(Records from a data source)
※
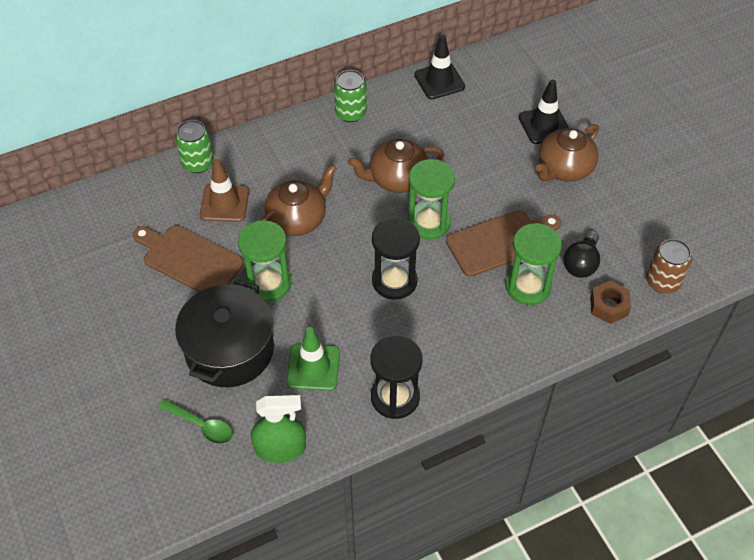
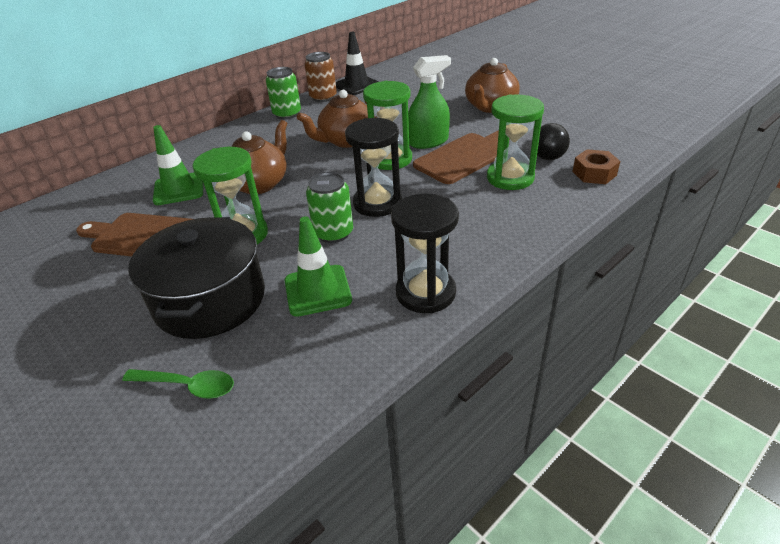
camera: 15 degrees left, 15 degrees down
(198, 163) = (145, 169): green can -> green can (333, 233)
(224, 203) = (179, 189): brown traffic cone -> green traffic cone
(280, 448) = (304, 381): green spray bottle -> green spray bottle (428, 141)
(544, 125) = (457, 89): black traffic cone -> none
(662, 282) = (627, 149): brown can -> brown can (323, 97)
※
WHAT THIS TASK INVOLVES: Output the records above exactly as written, but leave out the pictures.

THE ANSWER:
camera: 15 degrees left, 15 degrees down
(198, 163) = (145, 169): green can -> green can (333, 233)
(224, 203) = (179, 189): brown traffic cone -> green traffic cone
(280, 448) = (304, 381): green spray bottle -> green spray bottle (428, 141)
(544, 125) = (457, 89): black traffic cone -> none
(662, 282) = (627, 149): brown can -> brown can (323, 97)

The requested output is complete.